#### [To do]
Somewhere below is a line with "SOIL pin VCC: 5V -> 3V3" and, later, a line with "SONAR3: SRF05 -> JSN-SR04"; repeat those two lines and all the lines between them, exactly as they are.

(Excerpts from a dataset)

▶

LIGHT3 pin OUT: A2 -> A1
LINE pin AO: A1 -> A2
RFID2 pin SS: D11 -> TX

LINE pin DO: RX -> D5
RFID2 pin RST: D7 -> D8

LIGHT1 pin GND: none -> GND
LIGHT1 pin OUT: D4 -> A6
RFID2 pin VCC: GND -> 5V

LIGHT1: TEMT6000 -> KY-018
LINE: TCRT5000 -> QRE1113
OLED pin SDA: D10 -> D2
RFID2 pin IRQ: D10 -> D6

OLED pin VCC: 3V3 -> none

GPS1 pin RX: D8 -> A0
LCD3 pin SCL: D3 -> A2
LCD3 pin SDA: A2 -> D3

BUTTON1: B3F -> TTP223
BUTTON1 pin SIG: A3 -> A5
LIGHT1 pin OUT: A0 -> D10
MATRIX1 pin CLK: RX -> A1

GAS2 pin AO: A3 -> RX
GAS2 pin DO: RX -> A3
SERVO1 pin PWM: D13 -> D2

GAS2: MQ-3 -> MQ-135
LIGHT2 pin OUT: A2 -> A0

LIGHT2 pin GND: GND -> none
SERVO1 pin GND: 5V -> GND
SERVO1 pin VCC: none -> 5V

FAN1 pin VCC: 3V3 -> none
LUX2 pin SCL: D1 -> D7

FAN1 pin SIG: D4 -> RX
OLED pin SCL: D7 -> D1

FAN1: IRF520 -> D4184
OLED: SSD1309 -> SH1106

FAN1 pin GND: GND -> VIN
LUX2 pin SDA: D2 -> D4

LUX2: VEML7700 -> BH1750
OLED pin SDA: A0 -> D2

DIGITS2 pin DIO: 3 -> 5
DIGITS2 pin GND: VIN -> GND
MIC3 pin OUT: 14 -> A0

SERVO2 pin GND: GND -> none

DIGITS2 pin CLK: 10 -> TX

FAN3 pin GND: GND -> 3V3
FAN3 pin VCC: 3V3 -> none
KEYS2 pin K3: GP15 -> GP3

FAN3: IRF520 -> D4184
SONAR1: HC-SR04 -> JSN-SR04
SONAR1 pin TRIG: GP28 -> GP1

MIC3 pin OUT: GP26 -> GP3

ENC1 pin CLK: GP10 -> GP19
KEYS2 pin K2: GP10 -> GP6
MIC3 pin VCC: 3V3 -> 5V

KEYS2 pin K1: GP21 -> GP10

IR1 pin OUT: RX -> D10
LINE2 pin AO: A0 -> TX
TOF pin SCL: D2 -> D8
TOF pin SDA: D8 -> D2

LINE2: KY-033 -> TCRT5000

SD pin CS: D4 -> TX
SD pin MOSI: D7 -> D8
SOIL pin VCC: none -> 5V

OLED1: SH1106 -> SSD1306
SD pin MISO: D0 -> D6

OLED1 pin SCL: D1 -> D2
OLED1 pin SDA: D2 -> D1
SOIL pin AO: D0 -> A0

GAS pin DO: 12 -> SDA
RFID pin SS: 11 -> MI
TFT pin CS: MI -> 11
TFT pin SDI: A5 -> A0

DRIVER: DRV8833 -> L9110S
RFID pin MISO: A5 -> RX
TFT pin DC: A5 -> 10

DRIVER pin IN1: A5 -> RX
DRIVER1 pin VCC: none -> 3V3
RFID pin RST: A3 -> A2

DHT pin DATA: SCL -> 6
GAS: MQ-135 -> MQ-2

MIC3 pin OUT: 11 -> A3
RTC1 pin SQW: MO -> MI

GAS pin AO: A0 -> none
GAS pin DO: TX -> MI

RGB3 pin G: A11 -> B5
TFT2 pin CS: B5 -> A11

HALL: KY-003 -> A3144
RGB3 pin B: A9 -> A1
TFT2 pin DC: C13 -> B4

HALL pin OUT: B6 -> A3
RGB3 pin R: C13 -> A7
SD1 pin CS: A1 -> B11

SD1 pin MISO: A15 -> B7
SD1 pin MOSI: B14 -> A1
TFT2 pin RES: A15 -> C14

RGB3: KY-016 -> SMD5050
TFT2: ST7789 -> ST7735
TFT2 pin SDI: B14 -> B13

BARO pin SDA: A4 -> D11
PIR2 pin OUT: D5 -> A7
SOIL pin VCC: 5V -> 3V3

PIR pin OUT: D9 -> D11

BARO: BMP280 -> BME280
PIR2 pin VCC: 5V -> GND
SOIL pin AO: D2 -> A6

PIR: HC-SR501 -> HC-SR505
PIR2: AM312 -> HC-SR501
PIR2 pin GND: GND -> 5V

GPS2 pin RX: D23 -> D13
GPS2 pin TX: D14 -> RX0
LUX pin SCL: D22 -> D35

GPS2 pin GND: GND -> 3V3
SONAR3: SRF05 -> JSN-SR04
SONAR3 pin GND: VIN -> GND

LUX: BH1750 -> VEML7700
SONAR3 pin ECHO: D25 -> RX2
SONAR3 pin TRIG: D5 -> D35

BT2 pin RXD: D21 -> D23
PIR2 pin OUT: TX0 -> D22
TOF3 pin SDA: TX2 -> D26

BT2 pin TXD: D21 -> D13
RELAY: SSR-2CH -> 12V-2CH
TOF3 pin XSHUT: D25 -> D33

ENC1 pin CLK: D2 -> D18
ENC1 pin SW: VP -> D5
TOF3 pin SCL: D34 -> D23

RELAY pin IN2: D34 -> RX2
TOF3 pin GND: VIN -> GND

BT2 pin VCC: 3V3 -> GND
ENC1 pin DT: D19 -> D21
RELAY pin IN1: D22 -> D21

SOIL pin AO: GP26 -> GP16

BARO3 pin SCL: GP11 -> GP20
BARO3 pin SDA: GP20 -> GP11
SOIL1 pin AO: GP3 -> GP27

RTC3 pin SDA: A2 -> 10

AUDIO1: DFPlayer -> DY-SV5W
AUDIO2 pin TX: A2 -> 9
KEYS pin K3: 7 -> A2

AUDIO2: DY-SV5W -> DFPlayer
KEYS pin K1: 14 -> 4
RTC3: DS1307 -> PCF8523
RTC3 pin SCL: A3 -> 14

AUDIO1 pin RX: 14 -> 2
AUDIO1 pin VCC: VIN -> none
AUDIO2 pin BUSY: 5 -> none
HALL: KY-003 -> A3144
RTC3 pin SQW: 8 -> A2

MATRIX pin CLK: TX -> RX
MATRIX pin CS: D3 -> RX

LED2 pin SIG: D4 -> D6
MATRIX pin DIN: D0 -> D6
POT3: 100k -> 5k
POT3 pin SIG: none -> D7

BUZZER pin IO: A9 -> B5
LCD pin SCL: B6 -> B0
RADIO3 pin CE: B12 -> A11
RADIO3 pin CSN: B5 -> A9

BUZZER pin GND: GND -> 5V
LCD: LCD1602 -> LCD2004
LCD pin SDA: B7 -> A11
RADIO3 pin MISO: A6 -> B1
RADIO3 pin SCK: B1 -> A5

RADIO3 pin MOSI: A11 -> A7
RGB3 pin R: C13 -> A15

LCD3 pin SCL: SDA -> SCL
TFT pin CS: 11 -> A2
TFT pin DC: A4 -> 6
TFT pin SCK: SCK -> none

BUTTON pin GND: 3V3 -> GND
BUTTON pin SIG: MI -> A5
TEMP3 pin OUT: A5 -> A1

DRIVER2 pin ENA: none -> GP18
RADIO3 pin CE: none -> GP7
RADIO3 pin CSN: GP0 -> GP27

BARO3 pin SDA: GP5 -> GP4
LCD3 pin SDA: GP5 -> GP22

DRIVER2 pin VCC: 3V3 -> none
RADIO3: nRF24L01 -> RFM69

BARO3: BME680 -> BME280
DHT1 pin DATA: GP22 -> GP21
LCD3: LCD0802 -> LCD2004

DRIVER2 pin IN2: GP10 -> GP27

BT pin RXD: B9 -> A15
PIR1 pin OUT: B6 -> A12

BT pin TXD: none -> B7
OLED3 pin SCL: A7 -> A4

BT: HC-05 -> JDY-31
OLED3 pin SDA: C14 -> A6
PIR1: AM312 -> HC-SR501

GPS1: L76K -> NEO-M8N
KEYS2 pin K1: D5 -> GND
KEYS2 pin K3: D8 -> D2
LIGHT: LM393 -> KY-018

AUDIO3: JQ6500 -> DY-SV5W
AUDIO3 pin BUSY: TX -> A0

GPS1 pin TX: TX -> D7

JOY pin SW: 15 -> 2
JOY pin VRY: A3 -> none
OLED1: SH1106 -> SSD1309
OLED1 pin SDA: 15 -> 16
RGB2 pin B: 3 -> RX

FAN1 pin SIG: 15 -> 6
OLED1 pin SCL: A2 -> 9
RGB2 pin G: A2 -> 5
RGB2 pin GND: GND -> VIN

◀

#### [Your solution]
SOIL pin VCC: 5V -> 3V3

PIR pin OUT: D9 -> D11

BARO: BMP280 -> BME280
PIR2 pin VCC: 5V -> GND
SOIL pin AO: D2 -> A6

PIR: HC-SR501 -> HC-SR505
PIR2: AM312 -> HC-SR501
PIR2 pin GND: GND -> 5V

GPS2 pin RX: D23 -> D13
GPS2 pin TX: D14 -> RX0
LUX pin SCL: D22 -> D35

GPS2 pin GND: GND -> 3V3
SONAR3: SRF05 -> JSN-SR04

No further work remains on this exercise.